[Object count comparisons]

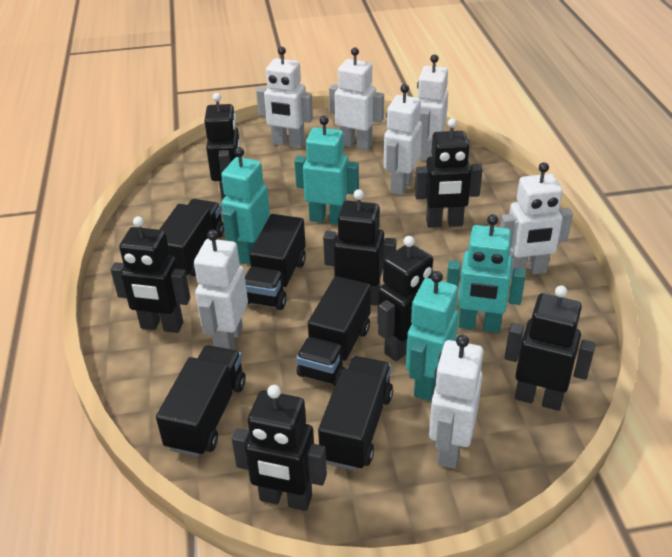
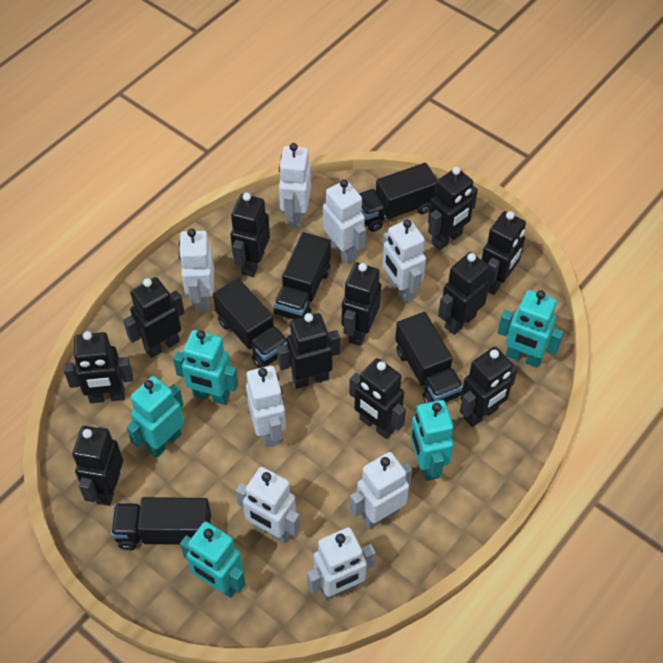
black robot: [111,216,190,333] [204,93,240,200] [232,385,327,511] [323,189,397,305] [378,236,434,361] [415,118,483,228] [504,285,596,411] = 7 -> [64,331,133,403] [72,426,123,506] [123,277,185,358] [230,193,270,277] [277,313,340,389] [342,263,381,346] [349,358,406,439] [428,167,478,250] [438,252,490,335] [460,347,518,427] [481,211,526,295] = 11
turquoise robot: [221,147,270,265] [294,116,359,225] [406,271,459,401] [446,214,526,333] = 4 -> [126,376,184,458] [173,330,238,405] [180,522,245,598] [410,400,453,481] [498,290,564,368] = 5
white robot: [194,230,248,350] [256,47,313,149] [329,47,384,150] [384,84,422,195] [417,54,448,161] [429,335,483,469] [500,162,573,277] = 7 -> [179,228,214,312] [236,467,300,543] [246,366,286,447] [279,143,311,228] [307,527,376,601] [323,179,366,264] [350,452,412,529] [382,219,426,303] = 8

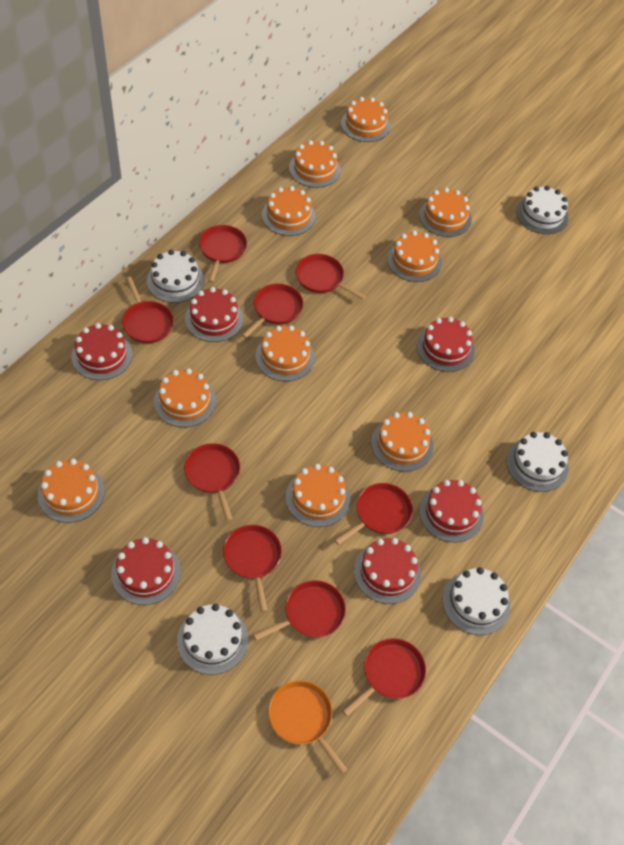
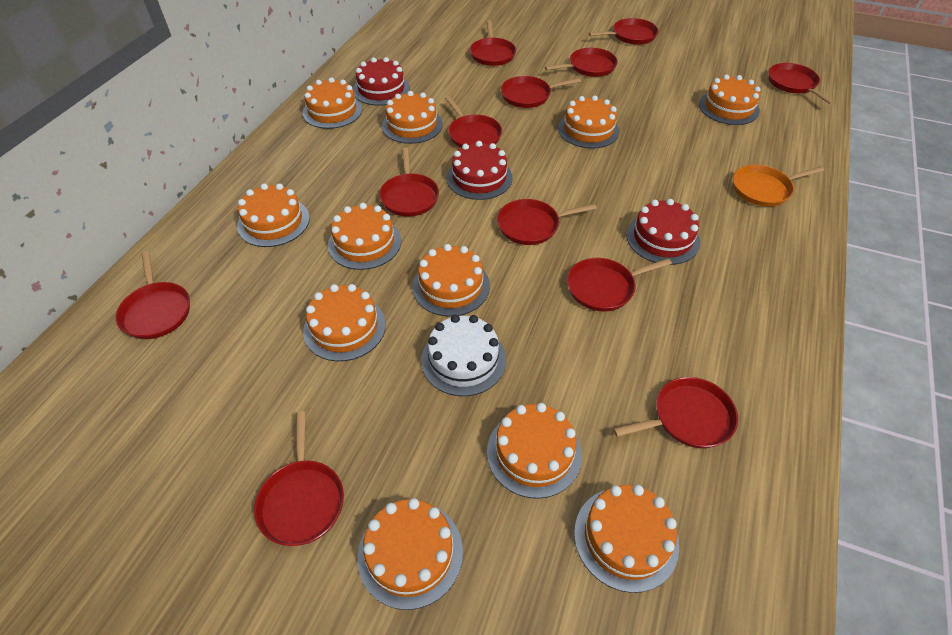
orange cake: [38,459,105,523] [154,368,216,427] [255,325,315,381] [262,186,315,236] [286,464,350,527] [289,140,341,188] [341,97,390,142] [371,412,433,472] [387,231,442,282] [419,188,472,237] = 10 -> [237,183,310,247] [302,77,362,129] [303,284,386,361] [328,203,401,270] [358,498,463,610] [382,91,443,144] [413,244,490,317] [487,403,582,499] [558,95,620,149] [574,485,679,593] [699,74,761,125] = 11
red cake: [71,323,132,380] [111,537,181,605] [185,287,243,342] [354,538,421,604] [417,317,475,372] [419,480,484,543] = 6 -> [353,57,410,106] [447,141,513,200] [626,199,700,265] = 3
red pan: [122,277,174,343] [184,443,240,521] [199,225,247,283] [223,525,282,612] [242,284,303,338] [253,580,346,641] [295,254,366,300] [335,483,413,545] [342,638,426,717] = 9 -> [116,251,190,339] [254,411,344,546] [379,148,439,217] [445,96,502,148] [470,20,516,66] [497,199,597,245] [501,76,581,108] [545,48,618,77] [567,258,672,312] [589,18,659,45] [613,377,738,448] [768,63,835,104] = 12
white cake: [147,250,204,303] [177,604,248,675] [442,567,510,635] [506,432,569,492] [516,186,568,234] = 5 -> [421,315,506,396] = 1

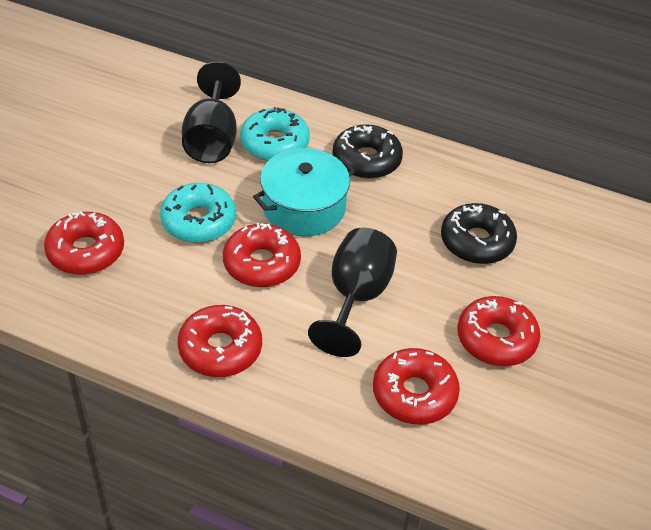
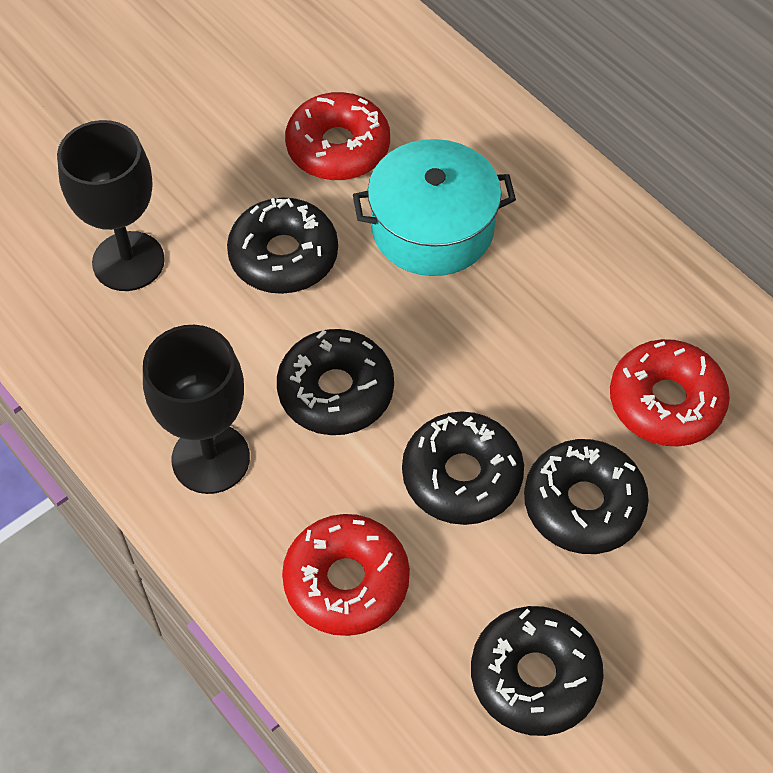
black donut: [332,124,403,179] [441,203,517,264] = 2 -> [227,197,338,294] [277,329,394,435] [402,411,524,525] [471,606,604,736] [524,439,649,554] = 5
red donut: [44,211,124,275] [178,305,262,377] [223,223,301,287] [373,348,460,425] [457,296,541,366] = 5 -> [282,514,410,636] [285,92,390,180] [610,339,730,446] = 3
turquoise donut: [160,183,236,243] [240,107,310,161] = 2 -> none = 0

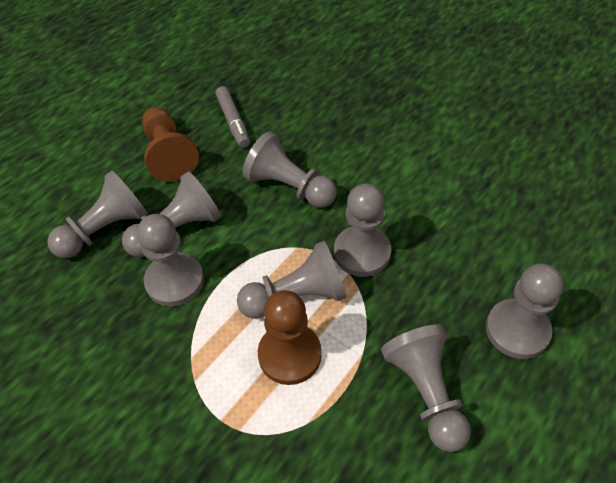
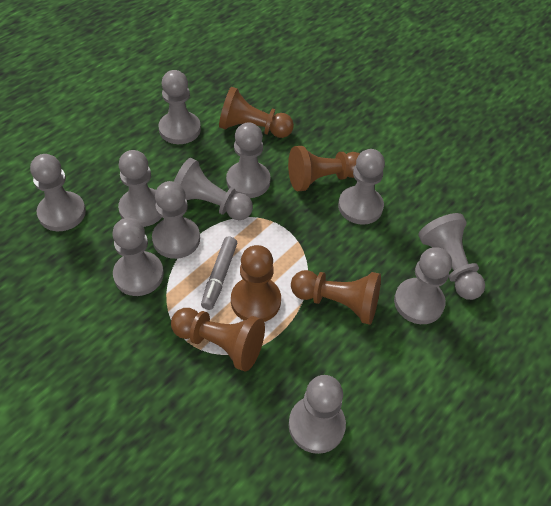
brown pawn: [142,107,199,182] [258,290,322,385] = 2 -> [171,308,265,372] [219,87,294,138] [231,245,281,322] [288,146,360,191] [291,270,381,325] = 5
grey pawn: [47,171,148,258] [122,171,221,257] [137,214,204,307] [237,241,347,319] [243,131,337,208] [334,184,391,277] [381,324,471,452] [486,264,564,359] = 8 -> [30,154,86,231] [112,218,164,296] [118,150,162,227] [152,181,200,259] [159,70,201,144] [174,158,253,220] [226,122,271,198] [289,375,346,454] [338,149,385,225] [394,247,452,324] [418,213,485,300] = 11

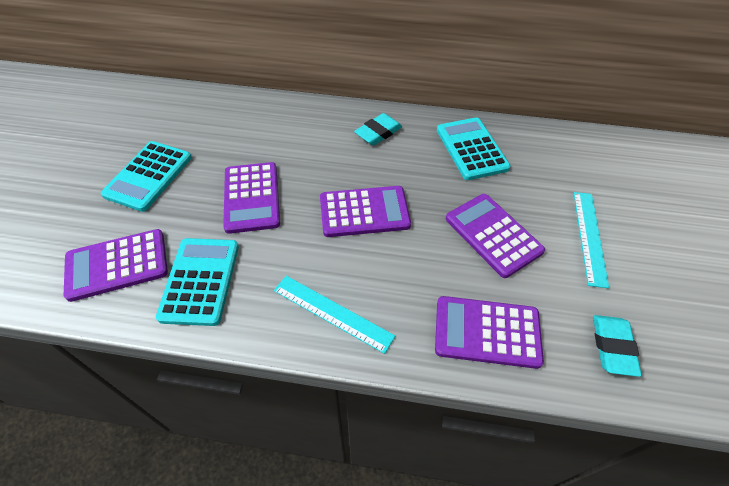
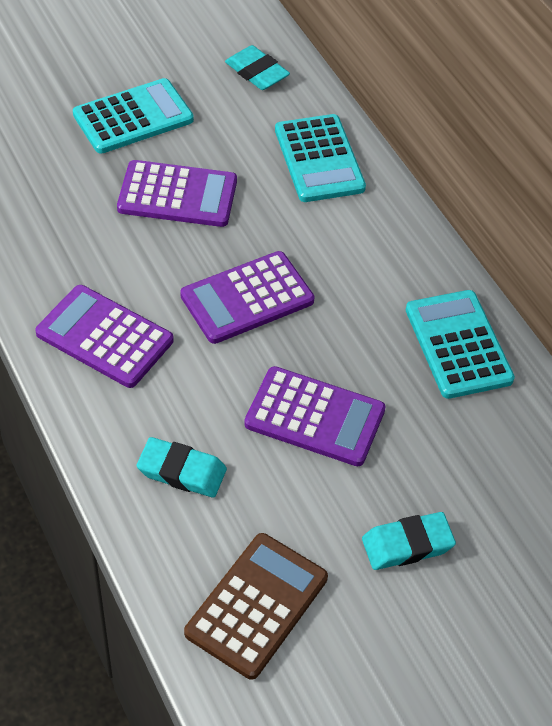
brown calculator: none = 0 -> [184,533,328,679] = 1
purple calculator: [63,229,168,302] [223,162,280,234] [320,186,411,237] [435,296,544,369] [446,194,545,278] = 5 -> [35,285,173,388] [117,160,237,227] [180,251,315,344] [244,366,386,466] = 4
turquoise eraser: [354,113,402,145] [593,315,642,377] = 2 -> [137,437,227,498] [225,45,290,90] [362,512,456,570] = 3
turquoise ruler: [274,276,395,354] [574,192,609,288] = 2 -> none = 0

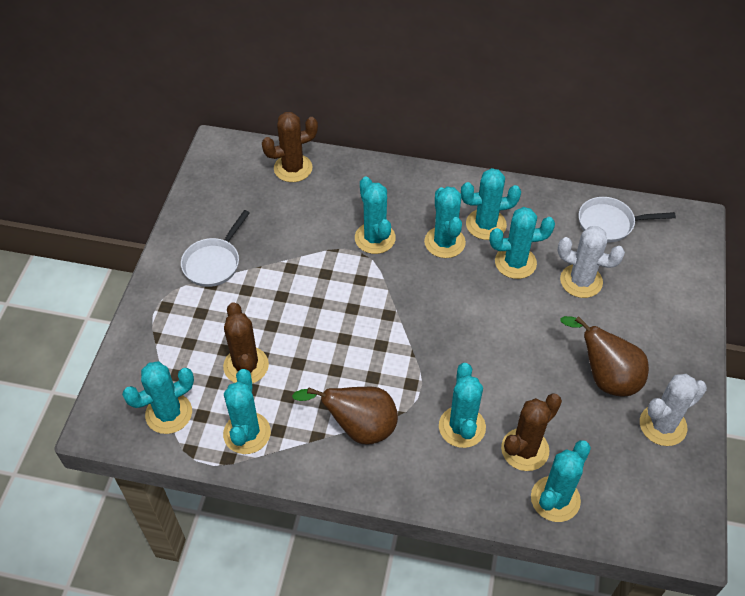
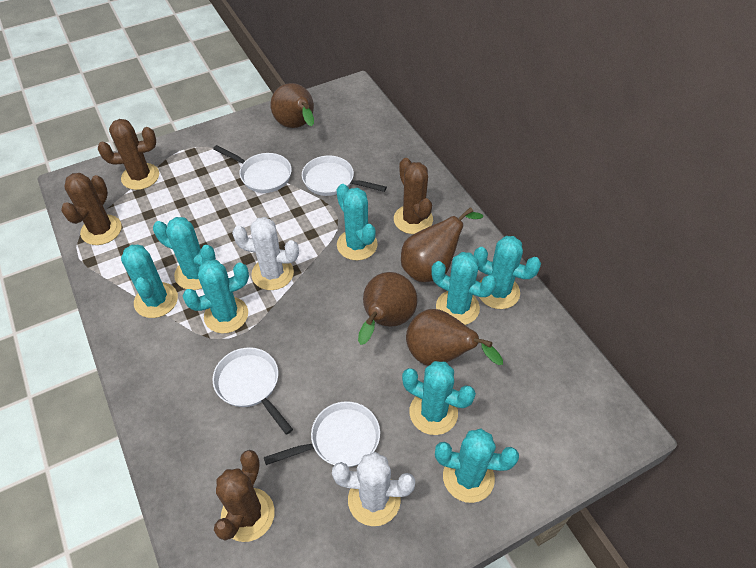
brown cactus: [223,302,269,383] [262,112,318,182] [501,393,562,471] = 3 -> [61,173,122,245] [98,119,159,190] [214,450,275,542] [394,158,433,234] = 4
brown pear: [292,387,398,444] [561,316,649,397] = 2 -> [270,83,314,128] [358,272,418,345] [401,207,483,282] [406,309,503,366] = 4
white pan: [181,210,250,287] [578,197,676,243] = 2 -> [212,347,293,435] [213,145,292,193] [264,401,380,467] [302,156,387,196] = 4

__EXERCISE DESCRIPTION__
Look through the data above for the string "brown" and copy every line where it appears.

__WRITTEN REPLY__
brown pawn: [142,107,199,182] [258,290,322,385] = 2 -> [171,308,265,372] [219,87,294,138] [231,245,281,322] [288,146,360,191] [291,270,381,325] = 5
brown calculator: none = 0 -> [184,533,328,679] = 1
brown cactus: [223,302,269,383] [262,112,318,182] [501,393,562,471] = 3 -> [61,173,122,245] [98,119,159,190] [214,450,275,542] [394,158,433,234] = 4
brown pear: [292,387,398,444] [561,316,649,397] = 2 -> [270,83,314,128] [358,272,418,345] [401,207,483,282] [406,309,503,366] = 4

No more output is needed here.